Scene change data
BEGIN
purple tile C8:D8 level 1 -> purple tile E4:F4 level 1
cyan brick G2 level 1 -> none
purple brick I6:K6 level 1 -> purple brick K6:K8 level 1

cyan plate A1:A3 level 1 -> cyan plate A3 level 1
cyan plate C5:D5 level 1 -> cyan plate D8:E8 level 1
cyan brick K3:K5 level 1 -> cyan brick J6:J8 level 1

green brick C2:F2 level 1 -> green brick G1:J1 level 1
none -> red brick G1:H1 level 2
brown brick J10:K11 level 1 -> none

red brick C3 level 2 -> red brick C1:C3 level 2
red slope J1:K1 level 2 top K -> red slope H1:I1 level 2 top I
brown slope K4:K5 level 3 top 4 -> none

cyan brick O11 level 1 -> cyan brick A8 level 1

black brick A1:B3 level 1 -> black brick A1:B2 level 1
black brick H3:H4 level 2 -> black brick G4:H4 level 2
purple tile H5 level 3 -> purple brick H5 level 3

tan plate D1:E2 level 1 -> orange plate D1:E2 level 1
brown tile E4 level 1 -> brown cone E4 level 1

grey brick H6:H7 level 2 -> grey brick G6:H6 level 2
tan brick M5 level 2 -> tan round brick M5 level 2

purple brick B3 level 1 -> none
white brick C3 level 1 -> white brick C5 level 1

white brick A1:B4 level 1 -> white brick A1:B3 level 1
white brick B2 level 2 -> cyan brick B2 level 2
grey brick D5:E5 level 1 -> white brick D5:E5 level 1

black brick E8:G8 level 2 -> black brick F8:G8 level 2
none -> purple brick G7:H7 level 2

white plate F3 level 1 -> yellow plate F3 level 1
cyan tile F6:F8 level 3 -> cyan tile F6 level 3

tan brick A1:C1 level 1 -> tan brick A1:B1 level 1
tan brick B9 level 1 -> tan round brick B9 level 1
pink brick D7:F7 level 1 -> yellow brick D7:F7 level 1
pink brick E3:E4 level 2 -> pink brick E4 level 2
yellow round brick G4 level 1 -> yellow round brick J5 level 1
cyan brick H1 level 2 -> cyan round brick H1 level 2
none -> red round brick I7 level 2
END
Which lines in the data above hold the string "pink"? Show each one.

pink brick D7:F7 level 1 -> yellow brick D7:F7 level 1
pink brick E3:E4 level 2 -> pink brick E4 level 2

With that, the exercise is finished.